**What you are asked to do**
Wherever the word "cone" occurs in the lines below, copy the whole line.

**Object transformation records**

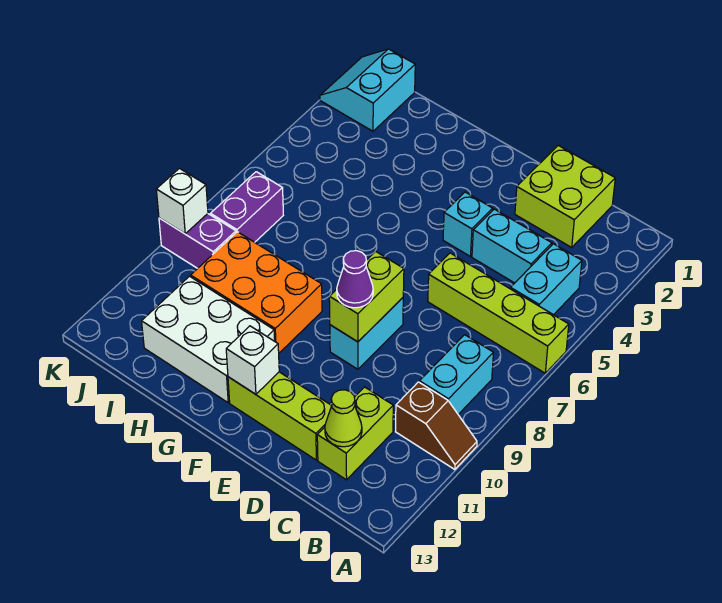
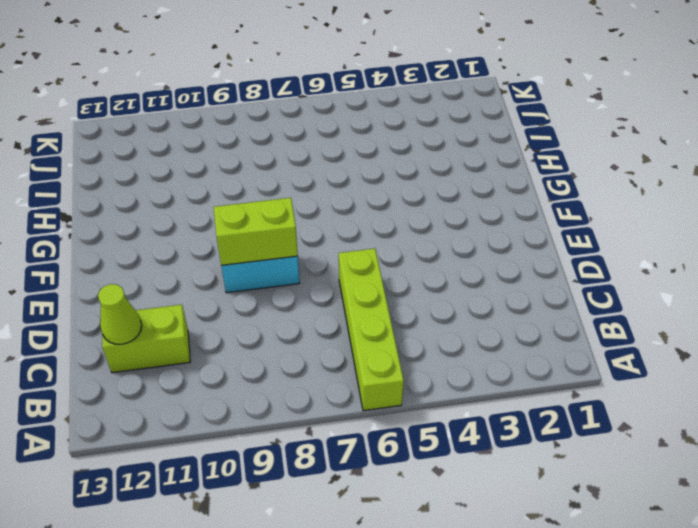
none -> brown slope A10:B10 level 1 top B
none -> cyan brick B4:B5 level 1
none -> cyan brick B8:B9 level 1

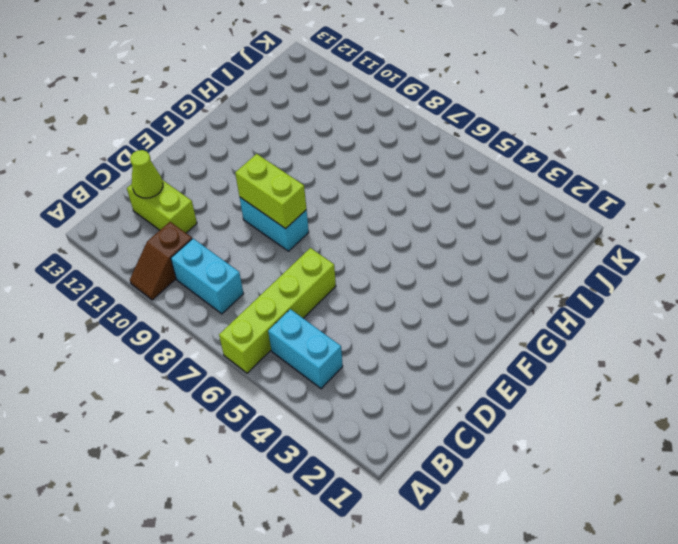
none -> lime brick C1:D2 level 1
none -> cyan brick C4:D4 level 1
none -> lime brick D12:F12 level 1

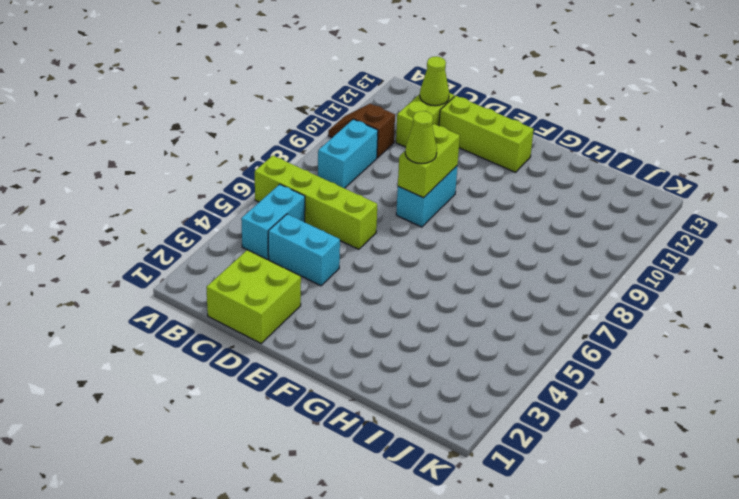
lime cone E8 level 3 -> none
none -> cyan brick E4 level 1
none -> orange brick G9:I10 level 1
none -> white brick G11:I12 level 1

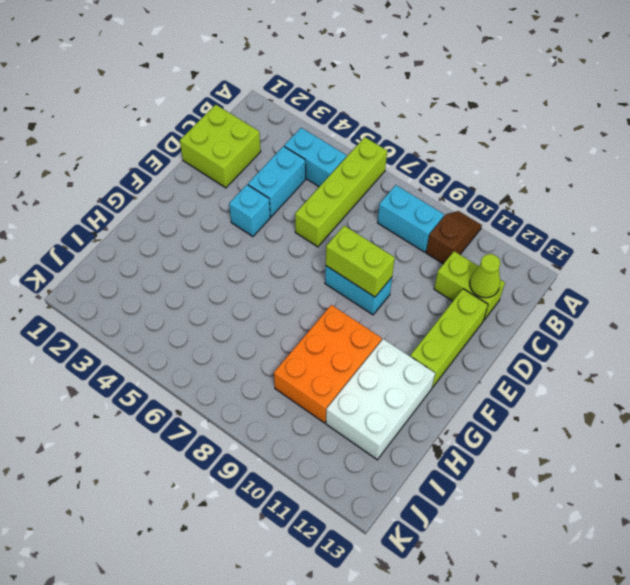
none -> cyan slope J1:K2 level 1 top J
none -> purple brick J7:J8 level 1
none -> purple brick J9:K9 level 1

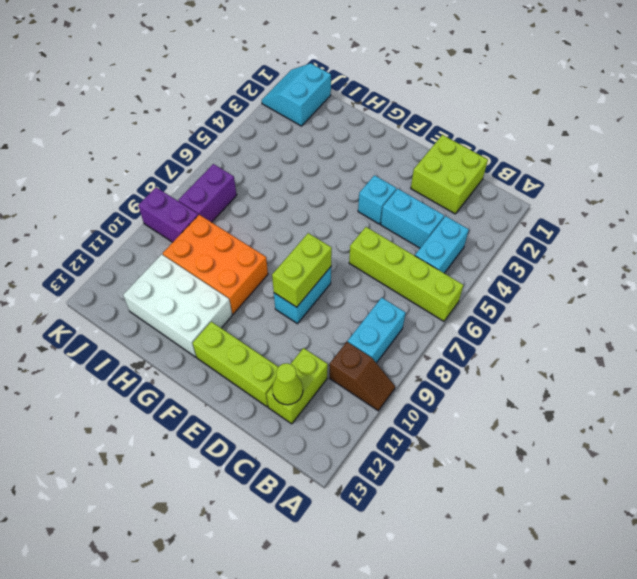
none -> white brick F12 level 2
none -> white brick K9 level 2
none -> purple cone E9 level 3

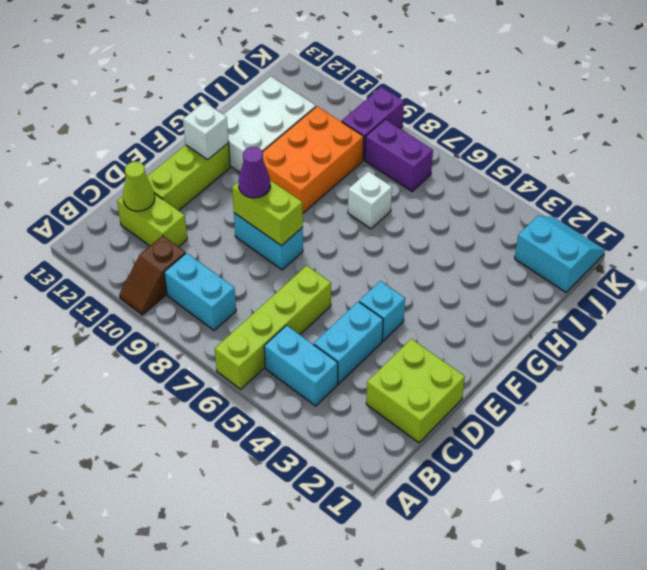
white brick H7 level 1 -> white brick K9 level 2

**Written answer**
lime cone E8 level 3 -> none
none -> purple cone E9 level 3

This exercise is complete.